If a line in the entries below contains "yellow", copy it.

## Given records
- - - -
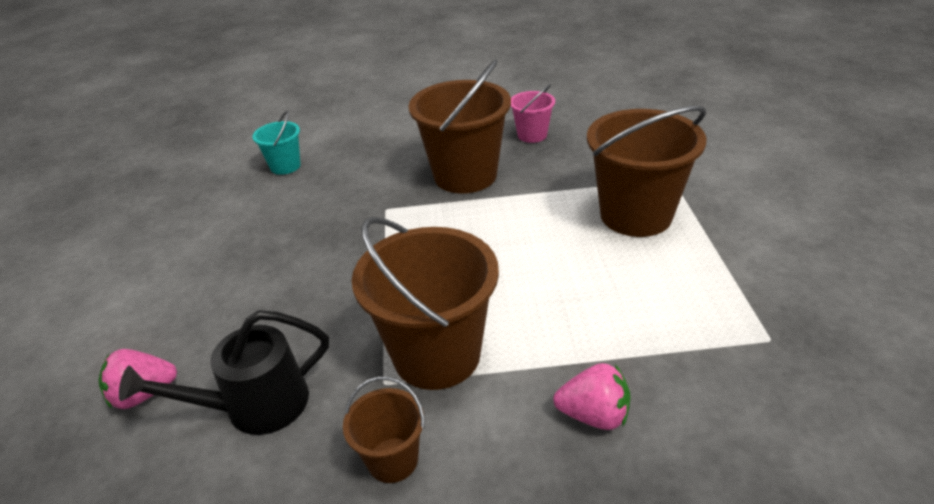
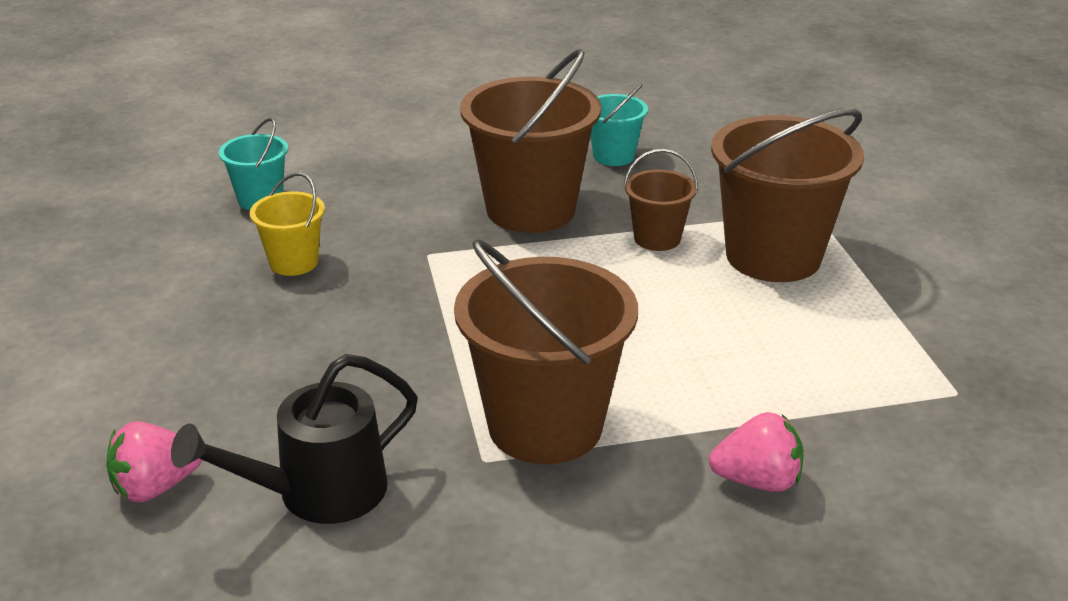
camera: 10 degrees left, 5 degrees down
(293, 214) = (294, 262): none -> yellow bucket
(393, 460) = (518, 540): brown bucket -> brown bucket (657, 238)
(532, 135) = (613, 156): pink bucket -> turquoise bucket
- - - -
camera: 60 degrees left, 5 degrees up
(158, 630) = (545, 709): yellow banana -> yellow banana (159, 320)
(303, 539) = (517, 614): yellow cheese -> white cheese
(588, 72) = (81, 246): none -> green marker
- - - -
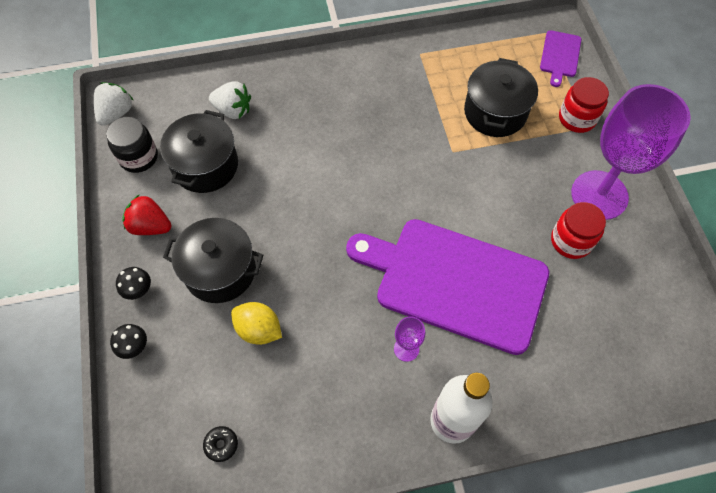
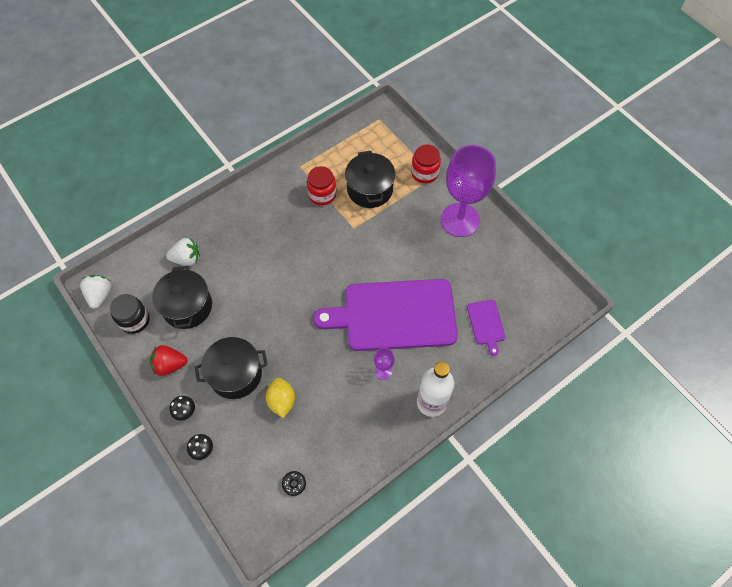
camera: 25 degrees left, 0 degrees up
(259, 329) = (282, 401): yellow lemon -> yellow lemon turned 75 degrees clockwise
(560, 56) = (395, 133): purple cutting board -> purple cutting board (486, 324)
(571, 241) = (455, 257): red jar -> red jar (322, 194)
- - - -
## Answer space
(293, 214) = (294, 262): none -> yellow bucket
(158, 630) = (545, 709): yellow banana -> yellow banana (159, 320)
(303, 539) = (517, 614): yellow cheese -> white cheese
(259, 329) = (282, 401): yellow lemon -> yellow lemon turned 75 degrees clockwise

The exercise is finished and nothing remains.